Stored data
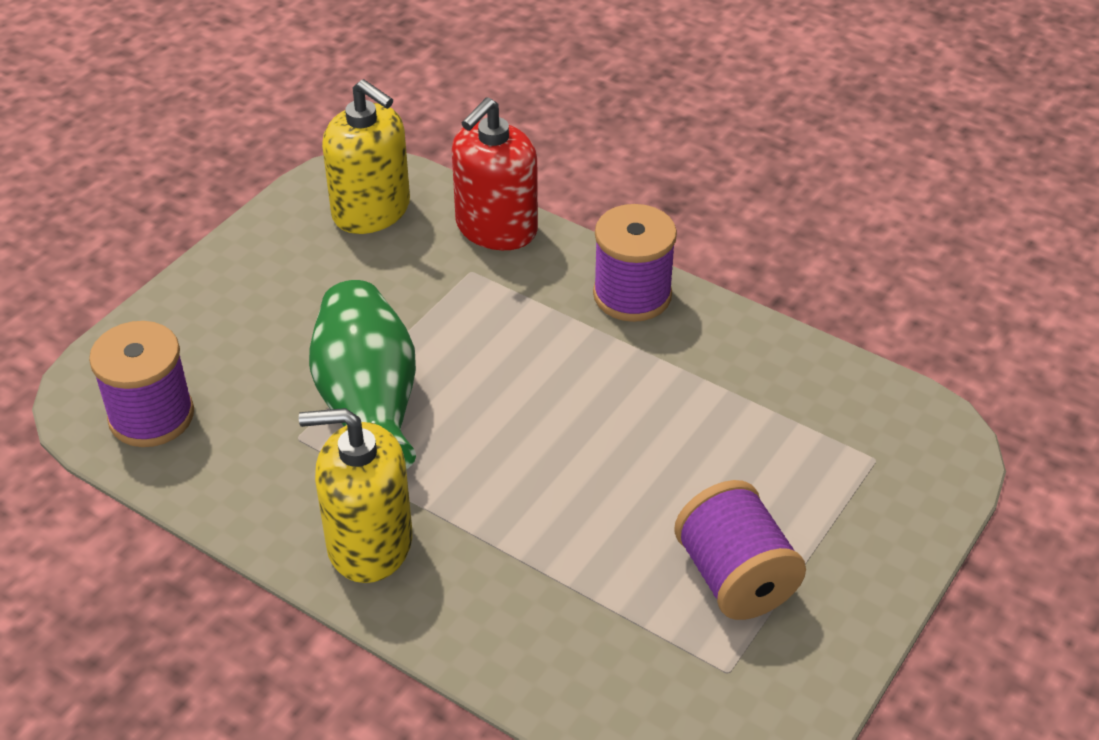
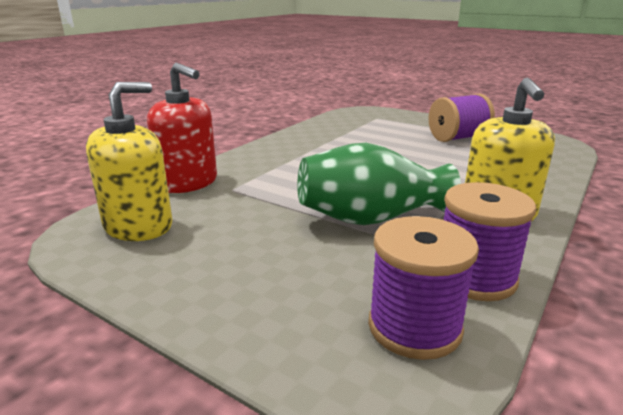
camera: 90 degrees left, 20 degrees down
(632, 295) = (267, 151): purple spool -> purple spool (475, 278)

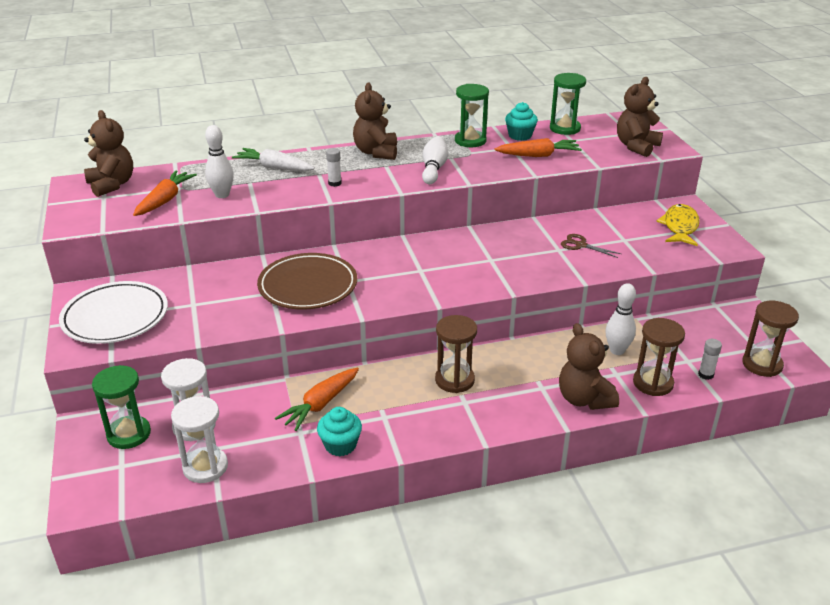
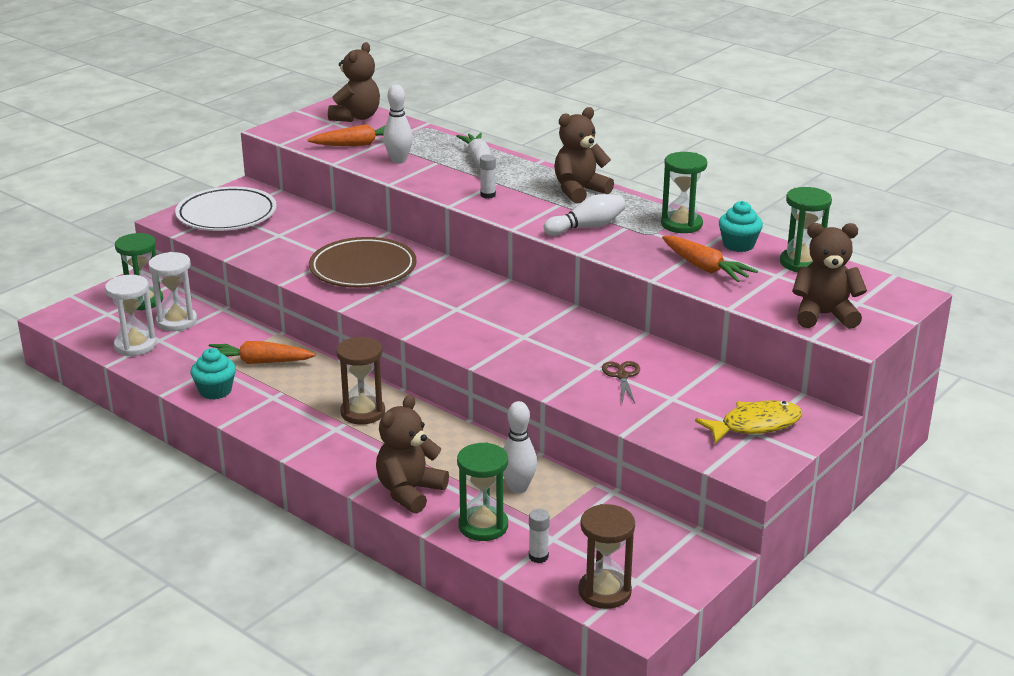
camera: 55 degrees right, 5 degrees down
(653, 383) = (483, 526): brown hourglass -> green hourglass

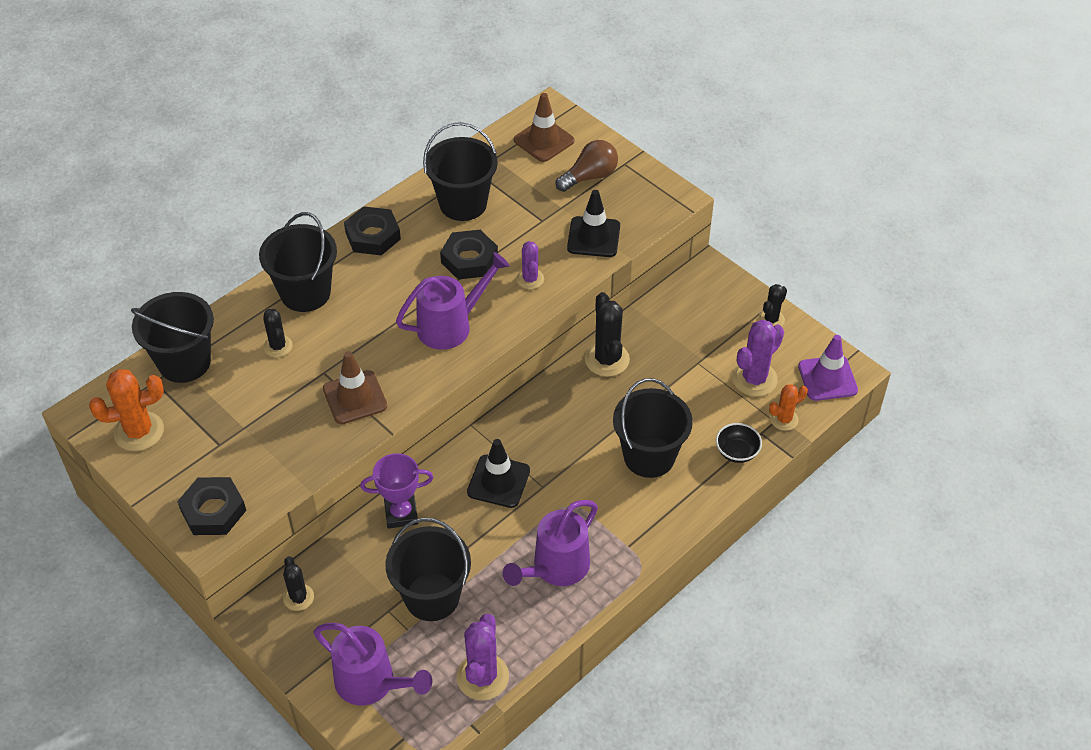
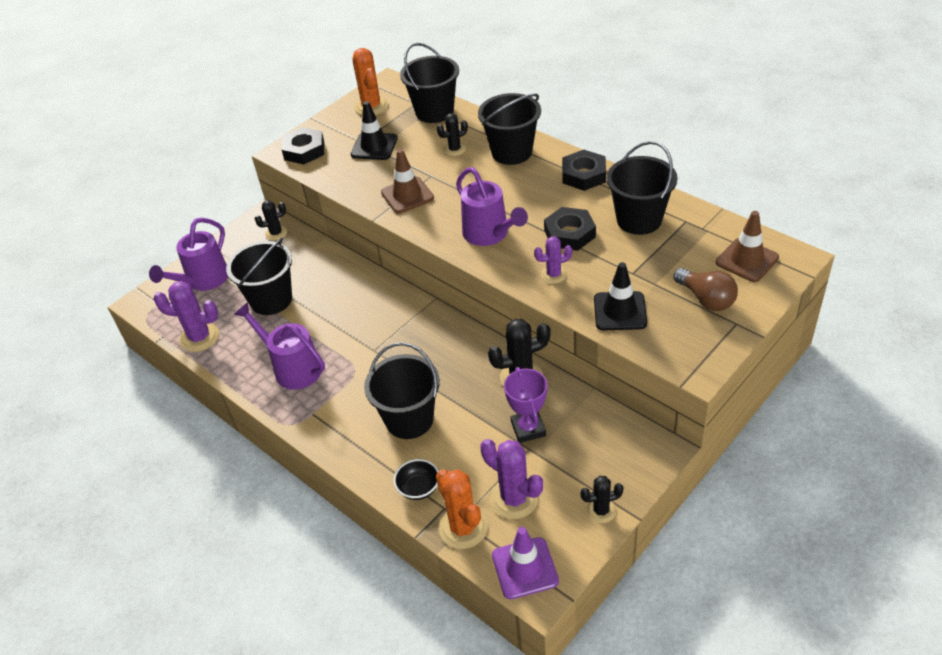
camera: 90 degrees right, 5 degrees down
(401, 514) = (346, 271): purple trophy -> purple trophy (528, 429)
(498, 481) = (378, 322): black traffic cone -> black traffic cone (374, 146)
(771, 319) = (601, 510): black cactus -> black cactus turned 45 degrees counterclockwise
(784, 419) = (463, 528): orange cactus -> orange cactus, size x1.64

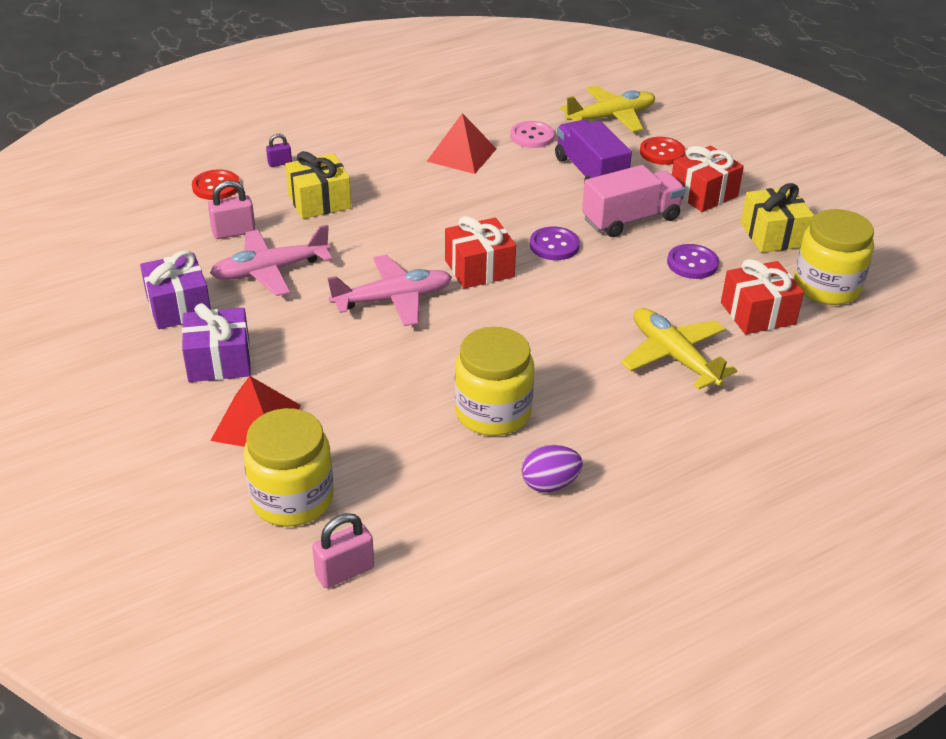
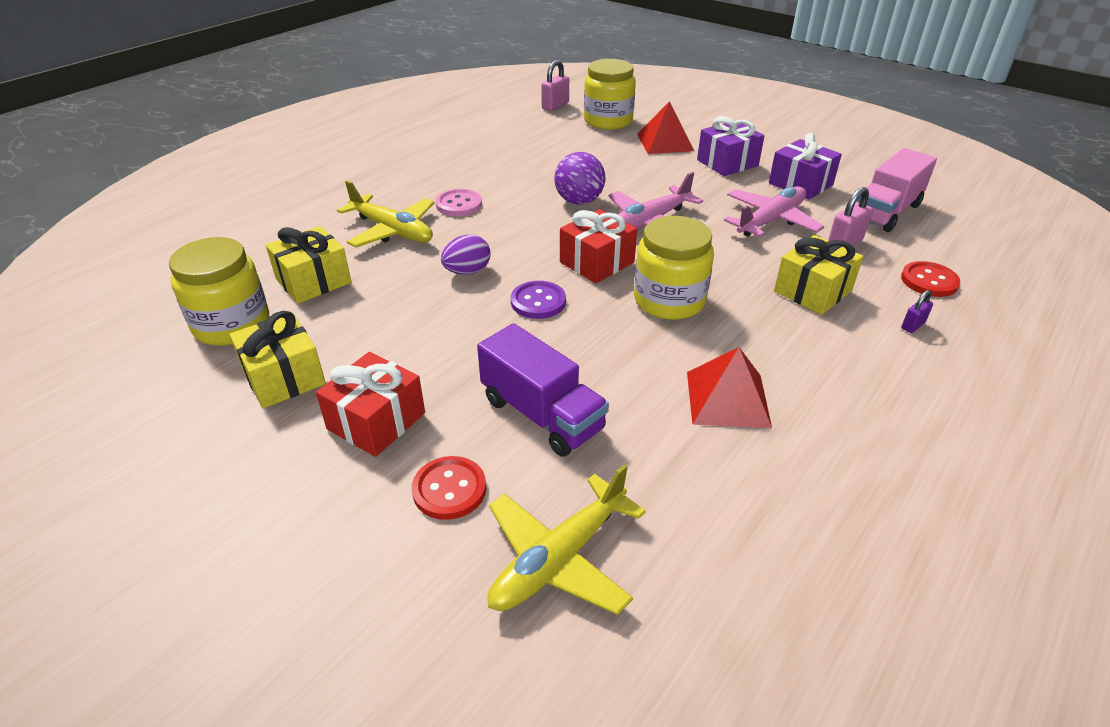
camera: 160 degrees right, 0 degrees up
(446, 346) = (579, 201): none -> purple ball
(493, 412) = (519, 173): yellow jar -> yellow jar (669, 300)
(532, 136) = (660, 465): pink button -> pink button (459, 204)
(550, 484) = (463, 150): purple egg -> purple egg (467, 271)
(631, 219) = (465, 355): pink truck -> pink truck (886, 212)
(692, 263) = (383, 316): purple button -> none
(758, 313) = (313, 281): red gift -> yellow gift

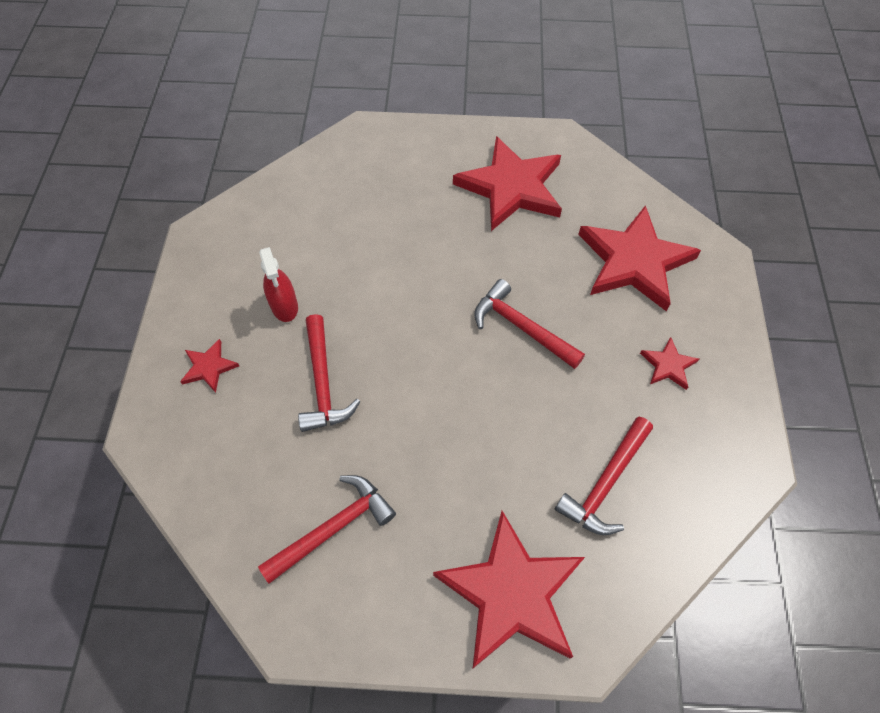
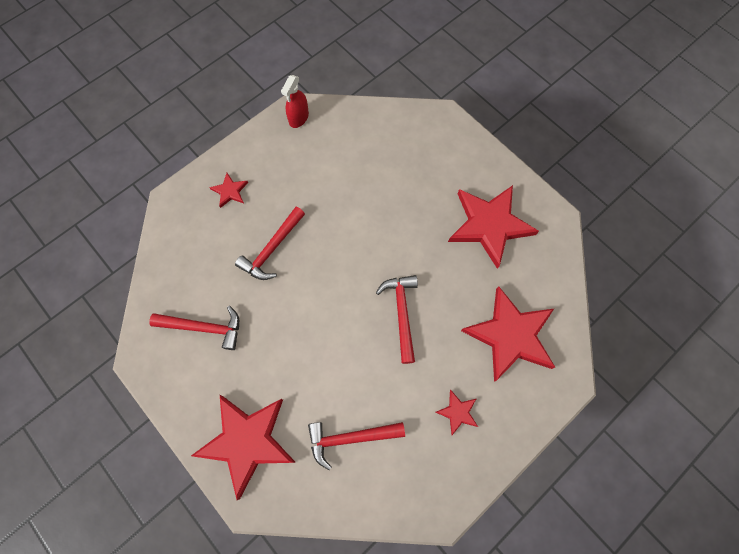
camera: 45 degrees right, 10 degrees up
(284, 306) = (295, 189): red spray bottle -> red spray bottle (298, 118)

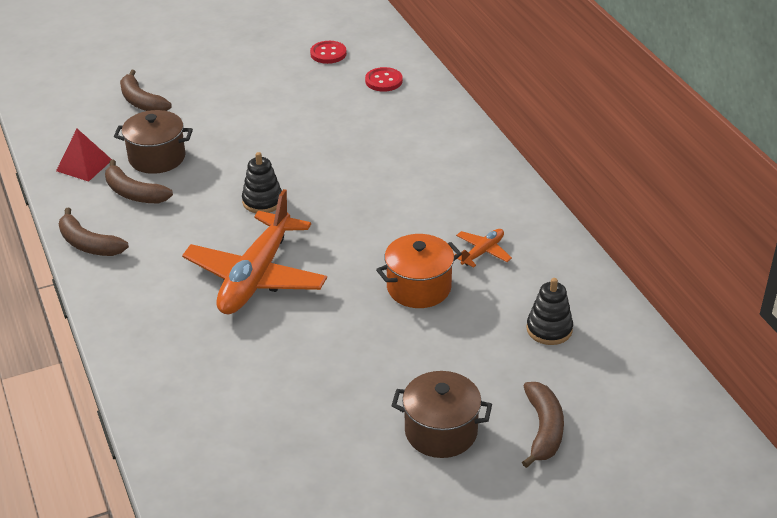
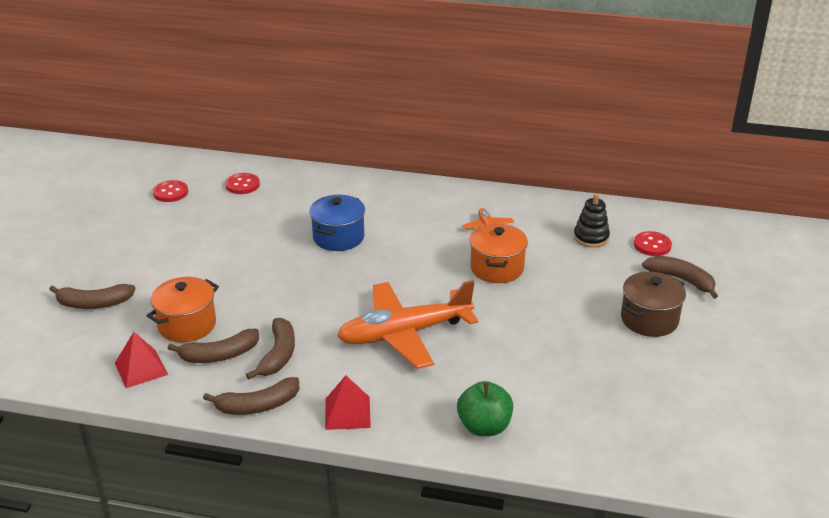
camera: 55 degrees left, 5 degrees down
(119, 296) = (347, 413): none -> red pyramid
(157, 158) = (187, 325): brown pot -> orange pot
(161, 222) = (278, 355): none -> brown banana
(166, 384) = (484, 427): none -> green apple
(256, 277) = (404, 334): orange plane -> orange plane turned 105 degrees clockwise
(262, 201) = (316, 295): black stacking toy -> none
(362, 171) = (338, 237): none -> blue pot
(588, 381) = (652, 245): none -> red button

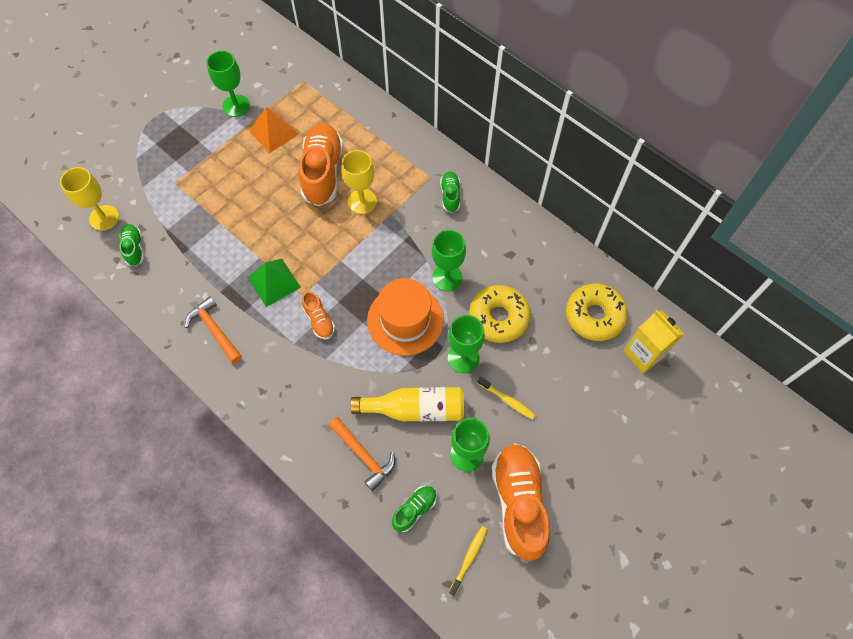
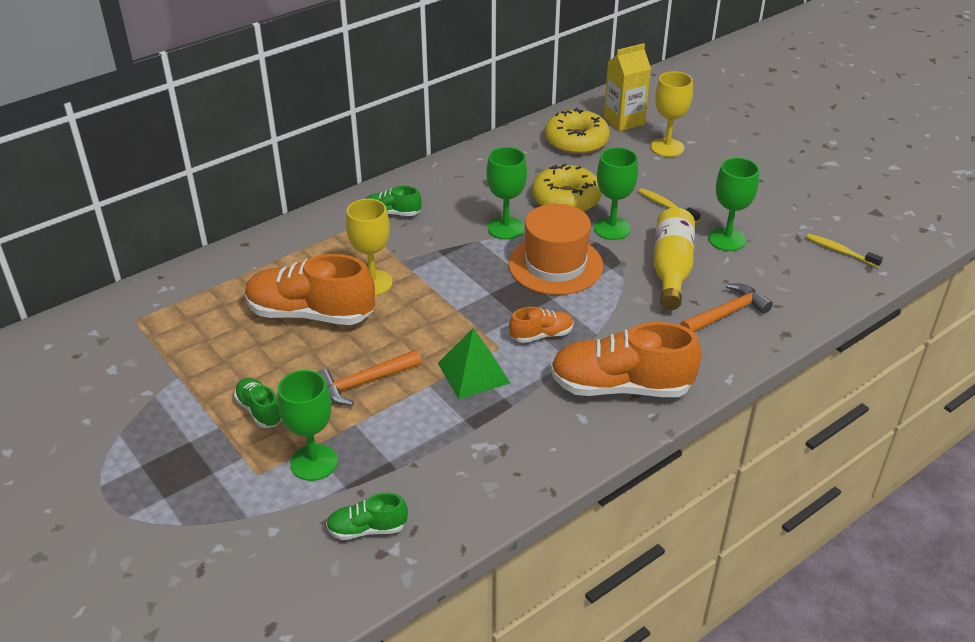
camera: 80 degrees left, 25 degrees down
(104, 218) = (290, 570): yellow goblet -> yellow goblet (667, 147)
(214, 330) = (536, 437): orange hammer -> orange hammer (364, 382)
(236, 106) = (141, 394): green goblet -> green goblet (314, 462)
(273, 132) = (215, 357): orange pyramid -> none
(414, 509) = (790, 282): green shoe -> green shoe (259, 410)
(507, 400) = (666, 206): yellow toothbrush -> yellow toothbrush turned 90 degrees counterclockwise
(519, 503) = (779, 213): orange shoe -> orange shoe (621, 387)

▶ _Problem_:
Print again, exactly, the lines of the records above from the first line through the line with "(157, 158) = (187, 325): brown". No pictures.

▶ _Exercise result_:
camera: 90 degrees left, 20 degrees down
(632, 295) = (267, 151): purple spool -> purple spool (475, 278)

camera: 55 degrees right, 5 degrees down
(653, 383) = (483, 526): brown hourglass -> green hourglass

camera: 90 degrees right, 5 degrees down
(401, 514) = (346, 271): purple trophy -> purple trophy (528, 429)
(498, 481) = (378, 322): black traffic cone -> black traffic cone (374, 146)
(771, 319) = (601, 510): black cactus -> black cactus turned 45 degrees counterclockwise
(784, 419) = (463, 528): orange cactus -> orange cactus, size x1.64

camera: 160 degrees right, 0 degrees up
(446, 346) = (579, 201): none -> purple ball
(493, 412) = (519, 173): yellow jar -> yellow jar (669, 300)
(532, 136) = (660, 465): pink button -> pink button (459, 204)
(550, 484) = (463, 150): purple egg -> purple egg (467, 271)
(631, 219) = (465, 355): pink truck -> pink truck (886, 212)
(692, 263) = (383, 316): purple button -> none
(758, 313) = (313, 281): red gift -> yellow gift

camera: 45 degrees right, 10 degrees up
(284, 306) = (295, 189): red spray bottle -> red spray bottle (298, 118)

camera: 55 degrees left, 5 degrees down
(119, 296) = (347, 413): none -> red pyramid
(157, 158) = (187, 325): brown pot -> orange pot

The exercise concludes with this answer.